### WHAT TO PRODUCE
Return the data below exactly, please, but drop the pictures.

BEGIN RECORDS FOR THE TASK

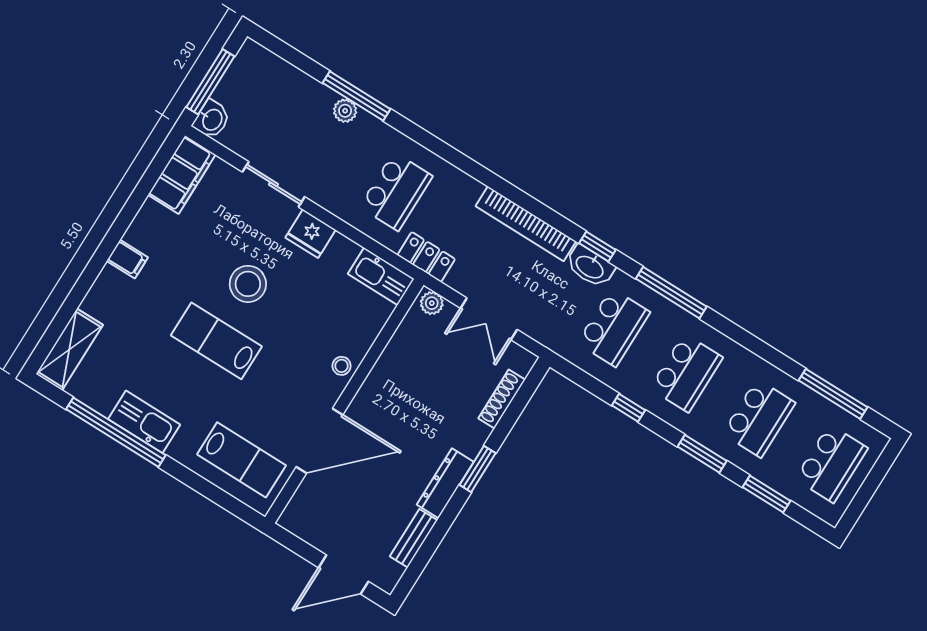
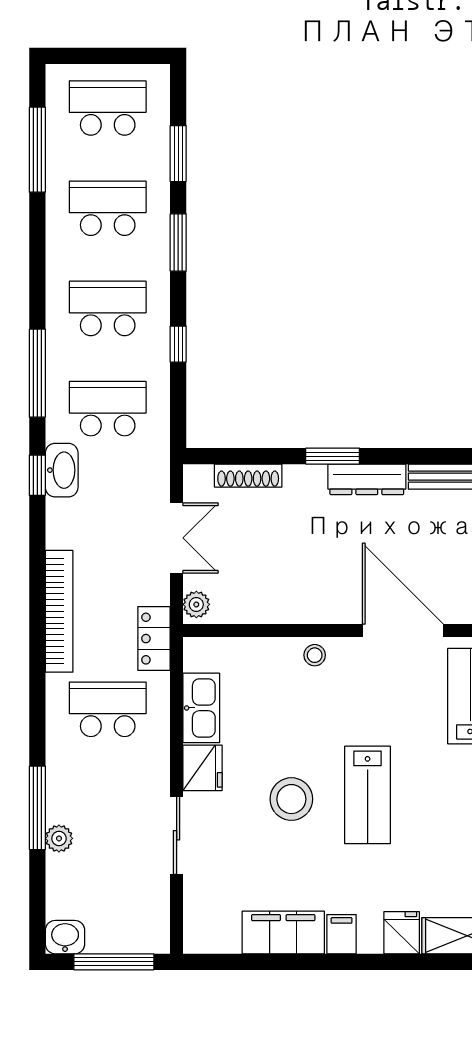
plant: (345, 111) -> (59, 838), moved
washbasin: (212, 119) -> (65, 937), moved
filing cabinet: (182, 175) -> (283, 933), moved
bookcase: (526, 224) -> (59, 611), moved
kitchen sink: (381, 276) -> (201, 708), moved
fridge: (101, 303) -> (402, 933), added

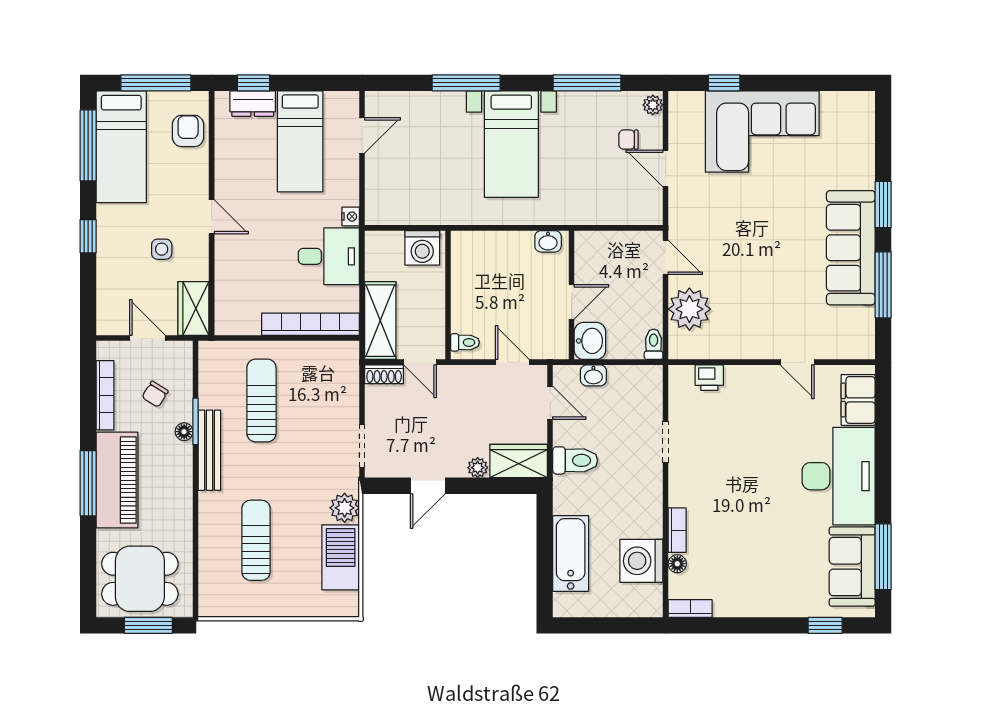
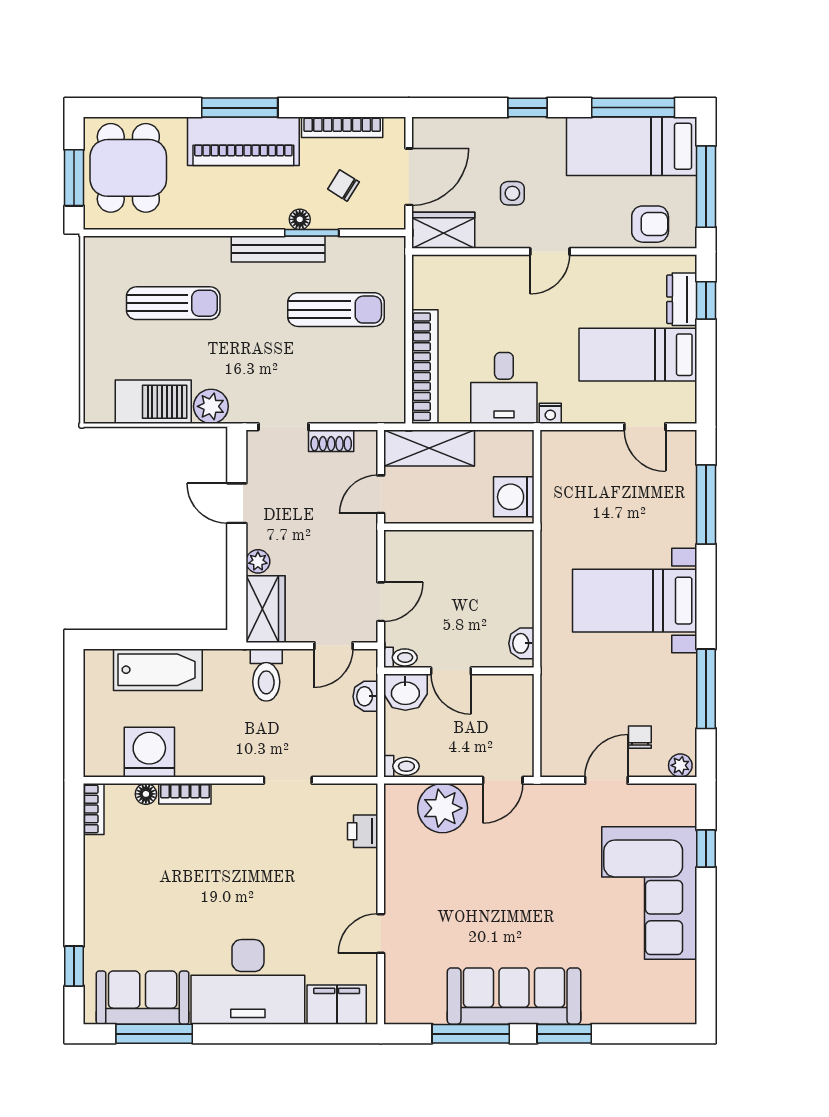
window: (466, 83) -> (706, 505), moved
door: (147, 338) -> (409, 177), width x1.38
toilet: (465, 342) -> (400, 657), moved, turned -90
shoe rack: (384, 374) -> (331, 441), moved, turned -90

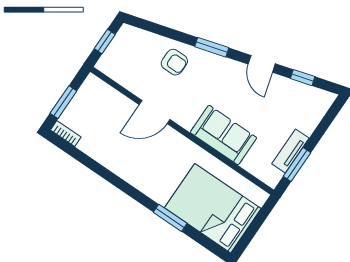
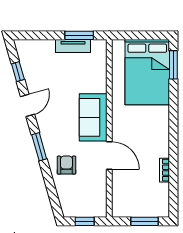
bookcase: (66, 134) -> (165, 170), moved
sofa: (223, 135) -> (93, 117), moved
window: (170, 218) -> (173, 65), moved

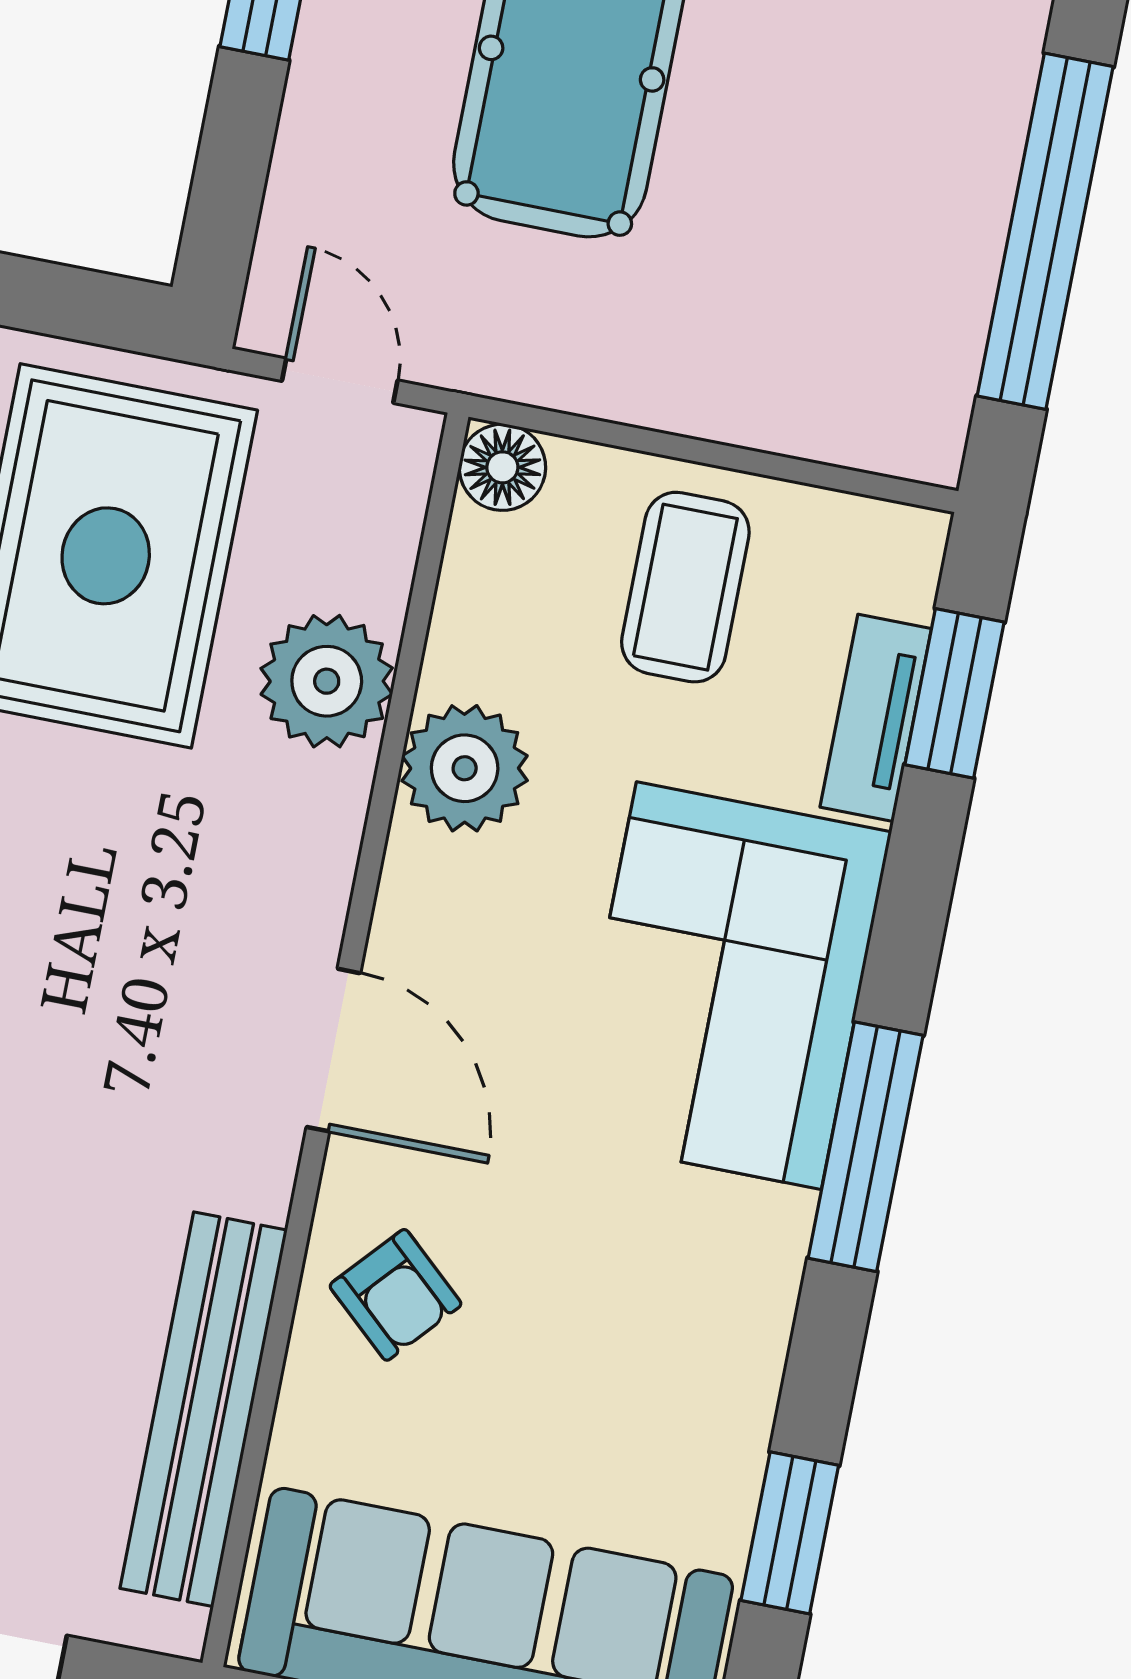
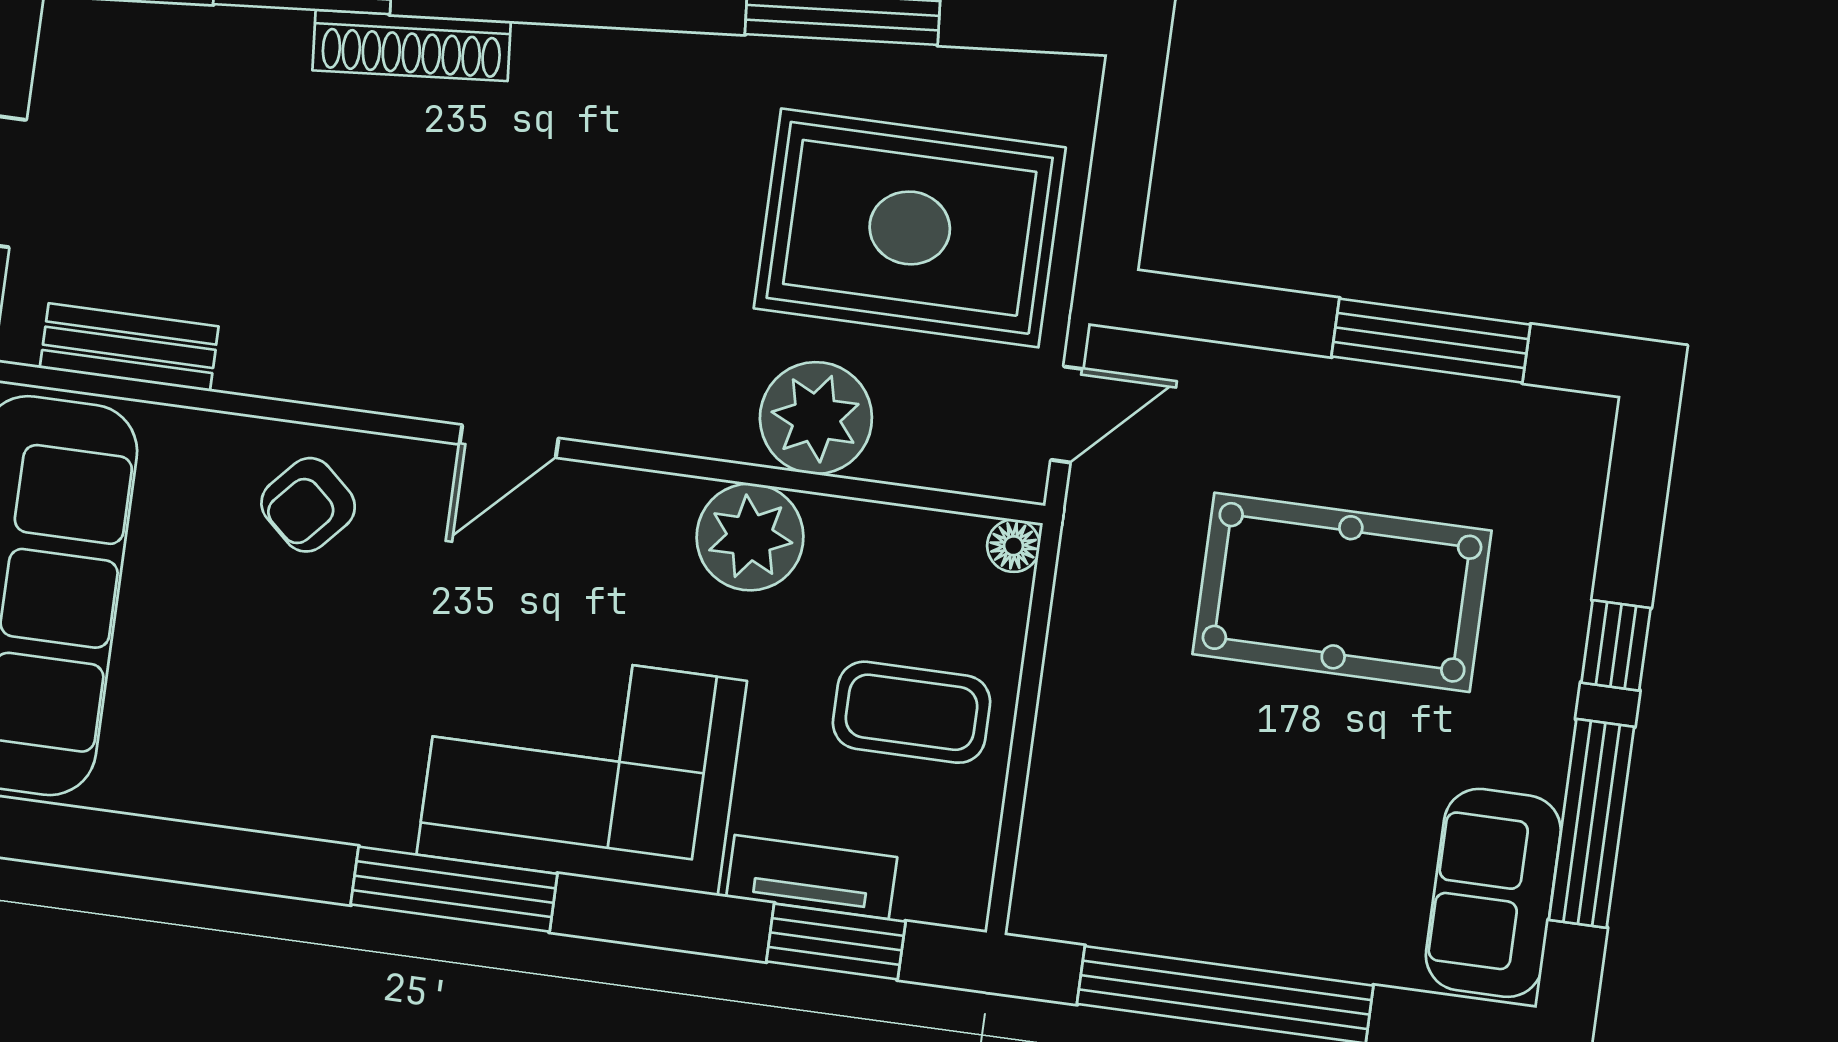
floor lamp: (502, 467) -> (1013, 546), width x0.73, depth x0.73
door: (333, 1050) -> (509, 441), width x0.73
bench: (204, 1409) -> (129, 347), width x0.54, depth x0.82
window: (790, 1533) -> (129, 845), removed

END RECORDS FOR THE TASK

### EXPECTED OUTPUT
plant: (345, 111) -> (59, 838), moved
washbasin: (212, 119) -> (65, 937), moved
filing cabinet: (182, 175) -> (283, 933), moved
bookcase: (526, 224) -> (59, 611), moved
kitchen sink: (381, 276) -> (201, 708), moved
fridge: (101, 303) -> (402, 933), added

window: (466, 83) -> (706, 505), moved
door: (147, 338) -> (409, 177), width x1.38
toilet: (465, 342) -> (400, 657), moved, turned -90
shoe rack: (384, 374) -> (331, 441), moved, turned -90

bookcase: (66, 134) -> (165, 170), moved
sofa: (223, 135) -> (93, 117), moved
window: (170, 218) -> (173, 65), moved

floor lamp: (502, 467) -> (1013, 546), width x0.73, depth x0.73
door: (333, 1050) -> (509, 441), width x0.73
bench: (204, 1409) -> (129, 347), width x0.54, depth x0.82
window: (790, 1533) -> (129, 845), removed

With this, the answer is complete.